> What this task involves
Your task is to count the lines of the records that contain "scissors". Answer with the number and nothing else.

> Data items
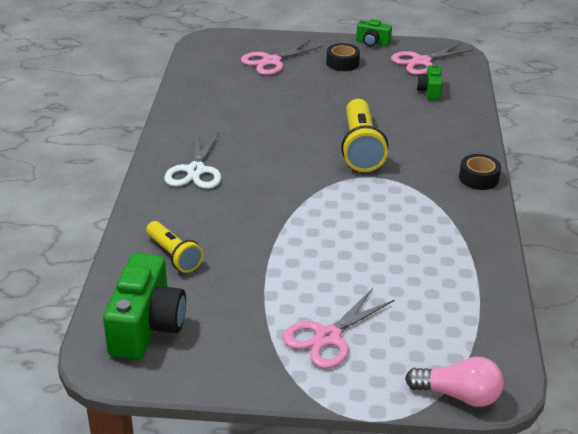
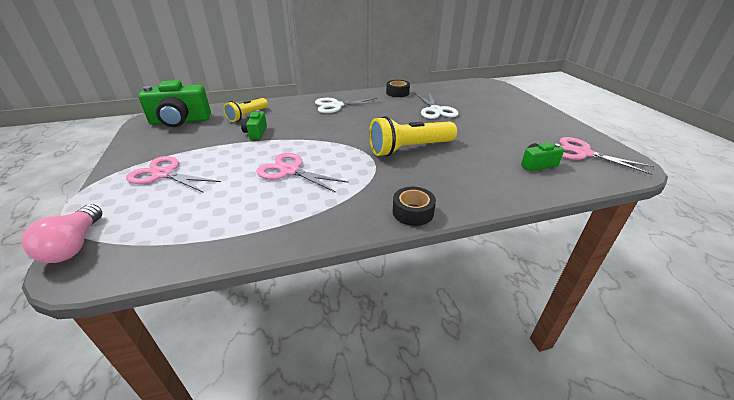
camera: 70 degrees right, 0 degrees up
pink scissors [241,40,323,75] -> pink scissors moved to [256,153,349,193]
black tape [326,43,360,71] -> black tape moved to [386,80,410,97]
green camera [356,19,392,46] -> green camera moved to [241,110,267,140]
none -> white scissors [416,92,459,119]

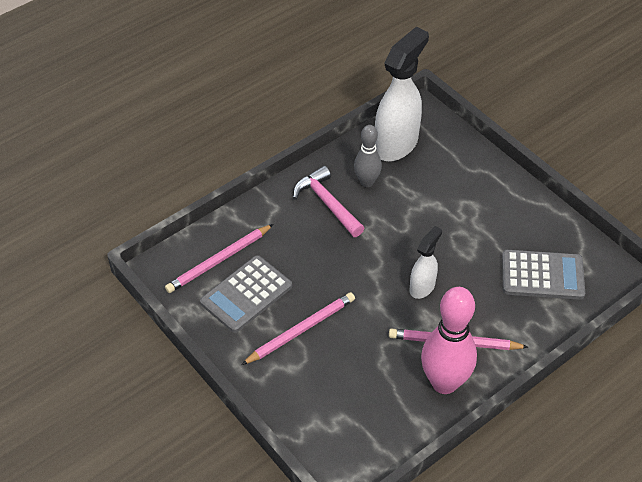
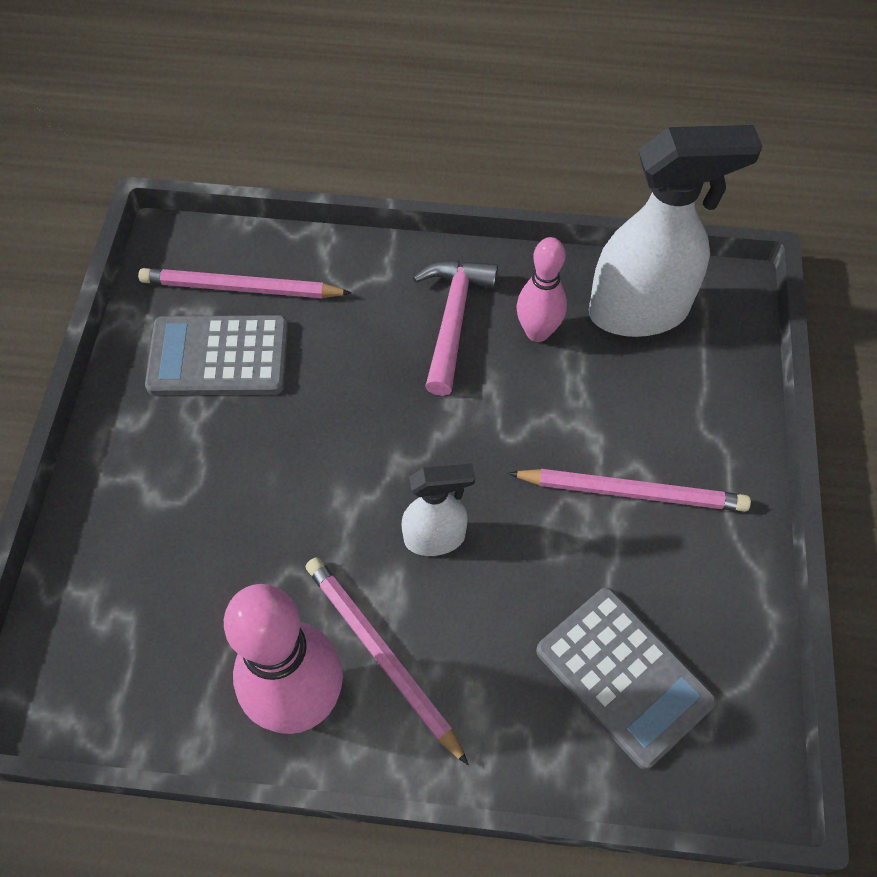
camera: 45 degrees right, 10 degrees up
pink pencil [241,292,355,365] -> pink pencil moved to [508,469,751,512]
grey bowling pin [354,125,382,187] -> pink bowling pin [516,237,567,342]

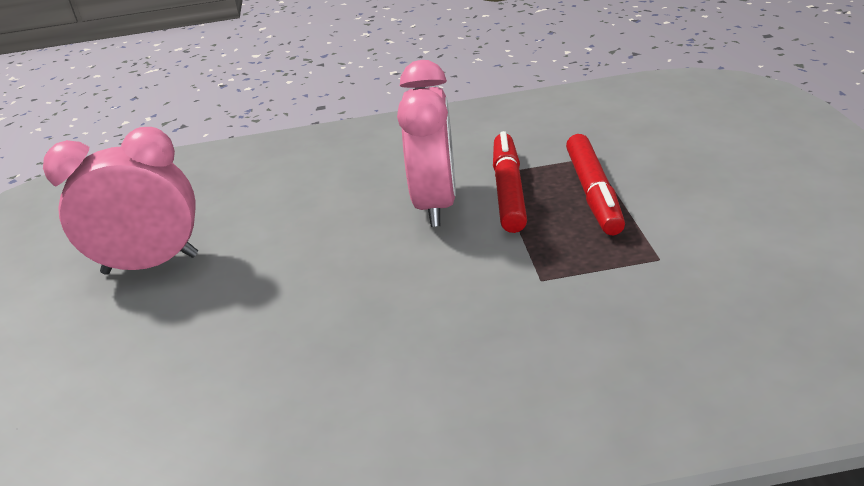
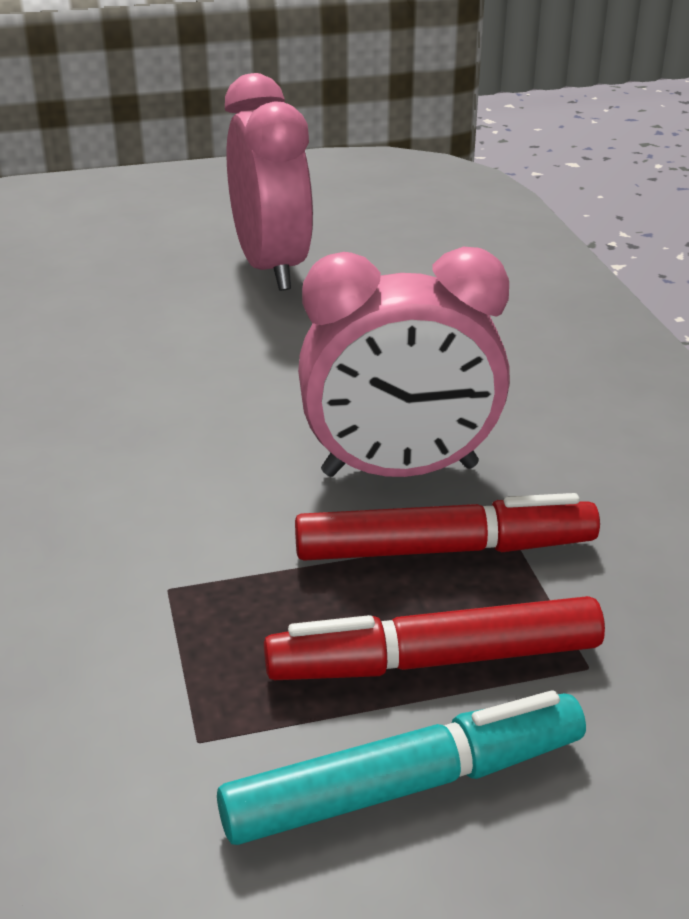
camera: 80 degrees right, 0 degrees up
none -> turquoise marker [217,690,586,845]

> Output for this exercise
2